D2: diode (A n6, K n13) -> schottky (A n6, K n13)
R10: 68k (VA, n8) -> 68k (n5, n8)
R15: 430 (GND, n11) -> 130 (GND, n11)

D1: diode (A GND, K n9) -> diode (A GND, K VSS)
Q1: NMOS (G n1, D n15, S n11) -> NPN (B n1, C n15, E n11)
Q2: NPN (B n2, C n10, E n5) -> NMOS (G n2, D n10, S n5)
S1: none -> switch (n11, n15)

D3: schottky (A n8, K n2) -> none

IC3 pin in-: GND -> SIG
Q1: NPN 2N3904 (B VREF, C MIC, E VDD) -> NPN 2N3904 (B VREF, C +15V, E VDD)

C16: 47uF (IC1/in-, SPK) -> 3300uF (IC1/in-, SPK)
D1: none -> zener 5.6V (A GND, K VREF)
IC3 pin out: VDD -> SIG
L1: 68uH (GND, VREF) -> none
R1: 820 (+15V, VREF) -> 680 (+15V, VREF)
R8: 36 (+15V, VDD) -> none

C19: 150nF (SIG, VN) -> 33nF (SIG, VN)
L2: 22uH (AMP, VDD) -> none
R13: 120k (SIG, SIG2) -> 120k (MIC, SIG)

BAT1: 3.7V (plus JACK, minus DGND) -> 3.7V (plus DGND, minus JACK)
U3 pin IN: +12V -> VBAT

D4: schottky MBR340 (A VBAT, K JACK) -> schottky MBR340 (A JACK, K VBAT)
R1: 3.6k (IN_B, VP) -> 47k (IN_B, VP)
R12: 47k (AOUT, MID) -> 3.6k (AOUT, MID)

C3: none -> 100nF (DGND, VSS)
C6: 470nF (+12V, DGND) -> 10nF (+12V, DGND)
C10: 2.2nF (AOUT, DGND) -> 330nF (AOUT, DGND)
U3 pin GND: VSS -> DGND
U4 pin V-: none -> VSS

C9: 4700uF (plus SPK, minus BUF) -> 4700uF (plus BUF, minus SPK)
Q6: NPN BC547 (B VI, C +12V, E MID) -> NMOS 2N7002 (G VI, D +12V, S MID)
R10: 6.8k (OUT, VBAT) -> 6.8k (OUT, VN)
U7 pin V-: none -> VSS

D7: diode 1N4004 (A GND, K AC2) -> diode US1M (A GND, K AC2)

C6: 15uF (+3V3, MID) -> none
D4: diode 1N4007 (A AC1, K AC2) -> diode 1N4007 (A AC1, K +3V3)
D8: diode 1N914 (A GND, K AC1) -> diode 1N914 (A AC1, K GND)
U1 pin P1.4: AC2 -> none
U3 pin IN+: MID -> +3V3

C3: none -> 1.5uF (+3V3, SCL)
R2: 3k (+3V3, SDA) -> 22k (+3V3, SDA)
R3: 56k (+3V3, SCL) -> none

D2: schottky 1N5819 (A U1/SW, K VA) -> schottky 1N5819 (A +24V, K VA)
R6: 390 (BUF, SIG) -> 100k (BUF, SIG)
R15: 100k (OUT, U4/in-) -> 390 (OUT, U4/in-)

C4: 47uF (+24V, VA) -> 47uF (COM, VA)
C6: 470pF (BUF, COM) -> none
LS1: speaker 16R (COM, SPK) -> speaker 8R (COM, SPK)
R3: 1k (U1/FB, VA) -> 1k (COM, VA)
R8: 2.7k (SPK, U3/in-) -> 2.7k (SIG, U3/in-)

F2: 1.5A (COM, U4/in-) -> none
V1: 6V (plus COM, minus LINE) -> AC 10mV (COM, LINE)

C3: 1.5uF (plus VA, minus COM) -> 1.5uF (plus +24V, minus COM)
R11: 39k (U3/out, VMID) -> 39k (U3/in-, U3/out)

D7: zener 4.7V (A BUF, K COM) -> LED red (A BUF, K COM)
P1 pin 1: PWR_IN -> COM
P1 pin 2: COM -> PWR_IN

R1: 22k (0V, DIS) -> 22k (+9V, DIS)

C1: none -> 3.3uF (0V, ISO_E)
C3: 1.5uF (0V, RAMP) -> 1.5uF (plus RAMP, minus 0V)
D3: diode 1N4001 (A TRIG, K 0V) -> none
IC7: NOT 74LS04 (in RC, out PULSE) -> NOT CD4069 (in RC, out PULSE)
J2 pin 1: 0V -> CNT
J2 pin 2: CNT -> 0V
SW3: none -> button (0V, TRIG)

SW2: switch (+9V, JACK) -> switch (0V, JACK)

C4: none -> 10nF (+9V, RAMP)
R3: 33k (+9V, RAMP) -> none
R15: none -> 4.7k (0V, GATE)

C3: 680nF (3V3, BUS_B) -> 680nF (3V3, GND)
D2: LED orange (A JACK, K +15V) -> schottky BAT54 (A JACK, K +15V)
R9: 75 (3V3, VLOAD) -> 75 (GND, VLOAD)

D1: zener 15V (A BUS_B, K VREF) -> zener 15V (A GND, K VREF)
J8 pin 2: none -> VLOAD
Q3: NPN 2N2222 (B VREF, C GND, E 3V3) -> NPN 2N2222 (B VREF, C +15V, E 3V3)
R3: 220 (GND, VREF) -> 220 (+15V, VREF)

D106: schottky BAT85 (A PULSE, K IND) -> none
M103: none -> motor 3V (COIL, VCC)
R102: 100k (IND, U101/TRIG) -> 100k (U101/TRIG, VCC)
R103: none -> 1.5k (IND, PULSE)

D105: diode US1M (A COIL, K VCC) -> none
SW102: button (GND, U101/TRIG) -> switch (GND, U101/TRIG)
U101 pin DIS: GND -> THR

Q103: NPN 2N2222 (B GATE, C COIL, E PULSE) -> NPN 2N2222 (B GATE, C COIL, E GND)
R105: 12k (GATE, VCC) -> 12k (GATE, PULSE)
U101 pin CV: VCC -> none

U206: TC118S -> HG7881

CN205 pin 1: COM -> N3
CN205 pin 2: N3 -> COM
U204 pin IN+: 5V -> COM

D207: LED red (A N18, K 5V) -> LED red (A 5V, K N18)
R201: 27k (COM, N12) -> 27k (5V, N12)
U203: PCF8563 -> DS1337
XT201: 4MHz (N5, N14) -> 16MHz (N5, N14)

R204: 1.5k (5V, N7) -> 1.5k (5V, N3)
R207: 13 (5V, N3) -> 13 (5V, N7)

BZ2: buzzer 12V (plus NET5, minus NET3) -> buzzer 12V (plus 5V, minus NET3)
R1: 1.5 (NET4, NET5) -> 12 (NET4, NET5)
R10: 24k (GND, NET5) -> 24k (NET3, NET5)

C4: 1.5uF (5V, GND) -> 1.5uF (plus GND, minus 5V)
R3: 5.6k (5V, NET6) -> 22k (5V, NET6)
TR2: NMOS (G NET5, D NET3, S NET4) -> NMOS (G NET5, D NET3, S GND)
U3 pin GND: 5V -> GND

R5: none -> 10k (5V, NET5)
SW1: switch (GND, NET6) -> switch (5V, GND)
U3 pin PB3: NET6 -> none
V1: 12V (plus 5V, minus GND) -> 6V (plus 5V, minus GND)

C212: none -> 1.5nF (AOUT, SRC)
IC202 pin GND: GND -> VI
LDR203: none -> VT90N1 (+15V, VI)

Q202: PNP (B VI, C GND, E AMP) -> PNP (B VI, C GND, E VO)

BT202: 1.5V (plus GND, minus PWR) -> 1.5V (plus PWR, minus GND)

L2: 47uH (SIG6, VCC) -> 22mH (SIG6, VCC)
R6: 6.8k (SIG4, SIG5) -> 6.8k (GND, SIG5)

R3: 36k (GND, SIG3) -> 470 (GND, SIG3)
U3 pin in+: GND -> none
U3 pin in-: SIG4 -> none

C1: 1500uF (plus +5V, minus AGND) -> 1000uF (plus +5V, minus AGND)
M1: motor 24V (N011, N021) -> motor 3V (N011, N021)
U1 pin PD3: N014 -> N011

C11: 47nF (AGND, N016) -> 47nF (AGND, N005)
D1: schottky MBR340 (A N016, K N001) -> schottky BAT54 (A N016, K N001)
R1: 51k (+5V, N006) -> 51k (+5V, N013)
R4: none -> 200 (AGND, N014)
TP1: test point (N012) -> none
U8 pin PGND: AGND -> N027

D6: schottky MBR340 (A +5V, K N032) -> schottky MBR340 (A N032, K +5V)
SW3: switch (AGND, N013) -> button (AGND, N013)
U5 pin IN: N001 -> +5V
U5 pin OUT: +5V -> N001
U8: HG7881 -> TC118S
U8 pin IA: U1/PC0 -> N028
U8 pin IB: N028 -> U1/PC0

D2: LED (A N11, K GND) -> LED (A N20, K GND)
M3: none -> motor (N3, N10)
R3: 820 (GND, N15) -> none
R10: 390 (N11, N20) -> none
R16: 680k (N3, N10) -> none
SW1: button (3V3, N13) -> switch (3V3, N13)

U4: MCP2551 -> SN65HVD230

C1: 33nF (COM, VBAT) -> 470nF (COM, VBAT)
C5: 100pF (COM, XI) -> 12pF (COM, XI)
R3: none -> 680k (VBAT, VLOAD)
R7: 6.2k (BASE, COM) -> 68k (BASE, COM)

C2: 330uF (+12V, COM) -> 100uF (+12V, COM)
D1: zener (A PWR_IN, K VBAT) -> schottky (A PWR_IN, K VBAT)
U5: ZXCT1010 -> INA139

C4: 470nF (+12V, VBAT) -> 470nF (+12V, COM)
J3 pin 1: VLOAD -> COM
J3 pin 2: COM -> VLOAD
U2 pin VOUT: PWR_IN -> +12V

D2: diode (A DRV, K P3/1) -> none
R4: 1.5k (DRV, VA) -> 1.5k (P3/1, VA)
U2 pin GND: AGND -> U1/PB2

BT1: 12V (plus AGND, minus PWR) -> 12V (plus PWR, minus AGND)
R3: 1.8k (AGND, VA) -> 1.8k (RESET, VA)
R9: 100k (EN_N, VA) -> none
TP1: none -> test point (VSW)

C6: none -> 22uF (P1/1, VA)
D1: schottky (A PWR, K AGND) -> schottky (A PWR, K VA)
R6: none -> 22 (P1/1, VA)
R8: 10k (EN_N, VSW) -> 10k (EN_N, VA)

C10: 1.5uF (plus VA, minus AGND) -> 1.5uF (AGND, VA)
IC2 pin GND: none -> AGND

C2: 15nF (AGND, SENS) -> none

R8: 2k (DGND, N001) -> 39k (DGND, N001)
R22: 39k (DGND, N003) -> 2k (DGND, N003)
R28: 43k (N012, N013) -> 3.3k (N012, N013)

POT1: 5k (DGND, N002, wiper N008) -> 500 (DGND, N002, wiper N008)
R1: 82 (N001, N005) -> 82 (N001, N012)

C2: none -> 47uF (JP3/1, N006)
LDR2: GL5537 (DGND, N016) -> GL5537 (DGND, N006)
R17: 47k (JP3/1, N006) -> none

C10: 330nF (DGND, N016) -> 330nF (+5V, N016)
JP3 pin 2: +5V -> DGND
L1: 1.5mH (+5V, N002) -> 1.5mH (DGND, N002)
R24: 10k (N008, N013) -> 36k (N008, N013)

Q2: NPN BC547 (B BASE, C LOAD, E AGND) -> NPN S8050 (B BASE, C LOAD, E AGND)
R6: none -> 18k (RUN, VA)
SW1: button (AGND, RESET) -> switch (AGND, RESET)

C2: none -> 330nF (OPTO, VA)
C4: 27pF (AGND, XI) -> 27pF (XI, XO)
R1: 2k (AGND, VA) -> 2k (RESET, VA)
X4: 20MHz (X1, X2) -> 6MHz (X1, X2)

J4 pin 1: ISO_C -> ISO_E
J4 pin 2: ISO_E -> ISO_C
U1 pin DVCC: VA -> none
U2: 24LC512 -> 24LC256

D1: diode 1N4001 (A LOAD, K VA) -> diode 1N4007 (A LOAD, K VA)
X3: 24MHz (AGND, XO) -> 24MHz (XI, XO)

═══

» What is required: Print, from the entries above, the line with "J8 pin 2: none -> VLOAD", the line with "Q202: PNP (B" and all lines between them, exactly and with nothing else.

» Result:
J8 pin 2: none -> VLOAD
Q3: NPN 2N2222 (B VREF, C GND, E 3V3) -> NPN 2N2222 (B VREF, C +15V, E 3V3)
R3: 220 (GND, VREF) -> 220 (+15V, VREF)

D106: schottky BAT85 (A PULSE, K IND) -> none
M103: none -> motor 3V (COIL, VCC)
R102: 100k (IND, U101/TRIG) -> 100k (U101/TRIG, VCC)
R103: none -> 1.5k (IND, PULSE)

D105: diode US1M (A COIL, K VCC) -> none
SW102: button (GND, U101/TRIG) -> switch (GND, U101/TRIG)
U101 pin DIS: GND -> THR

Q103: NPN 2N2222 (B GATE, C COIL, E PULSE) -> NPN 2N2222 (B GATE, C COIL, E GND)
R105: 12k (GATE, VCC) -> 12k (GATE, PULSE)
U101 pin CV: VCC -> none

U206: TC118S -> HG7881

CN205 pin 1: COM -> N3
CN205 pin 2: N3 -> COM
U204 pin IN+: 5V -> COM

D207: LED red (A N18, K 5V) -> LED red (A 5V, K N18)
R201: 27k (COM, N12) -> 27k (5V, N12)
U203: PCF8563 -> DS1337
XT201: 4MHz (N5, N14) -> 16MHz (N5, N14)

R204: 1.5k (5V, N7) -> 1.5k (5V, N3)
R207: 13 (5V, N3) -> 13 (5V, N7)

BZ2: buzzer 12V (plus NET5, minus NET3) -> buzzer 12V (plus 5V, minus NET3)
R1: 1.5 (NET4, NET5) -> 12 (NET4, NET5)
R10: 24k (GND, NET5) -> 24k (NET3, NET5)

C4: 1.5uF (5V, GND) -> 1.5uF (plus GND, minus 5V)
R3: 5.6k (5V, NET6) -> 22k (5V, NET6)
TR2: NMOS (G NET5, D NET3, S NET4) -> NMOS (G NET5, D NET3, S GND)
U3 pin GND: 5V -> GND

R5: none -> 10k (5V, NET5)
SW1: switch (GND, NET6) -> switch (5V, GND)
U3 pin PB3: NET6 -> none
V1: 12V (plus 5V, minus GND) -> 6V (plus 5V, minus GND)

C212: none -> 1.5nF (AOUT, SRC)
IC202 pin GND: GND -> VI
LDR203: none -> VT90N1 (+15V, VI)

Q202: PNP (B VI, C GND, E AMP) -> PNP (B VI, C GND, E VO)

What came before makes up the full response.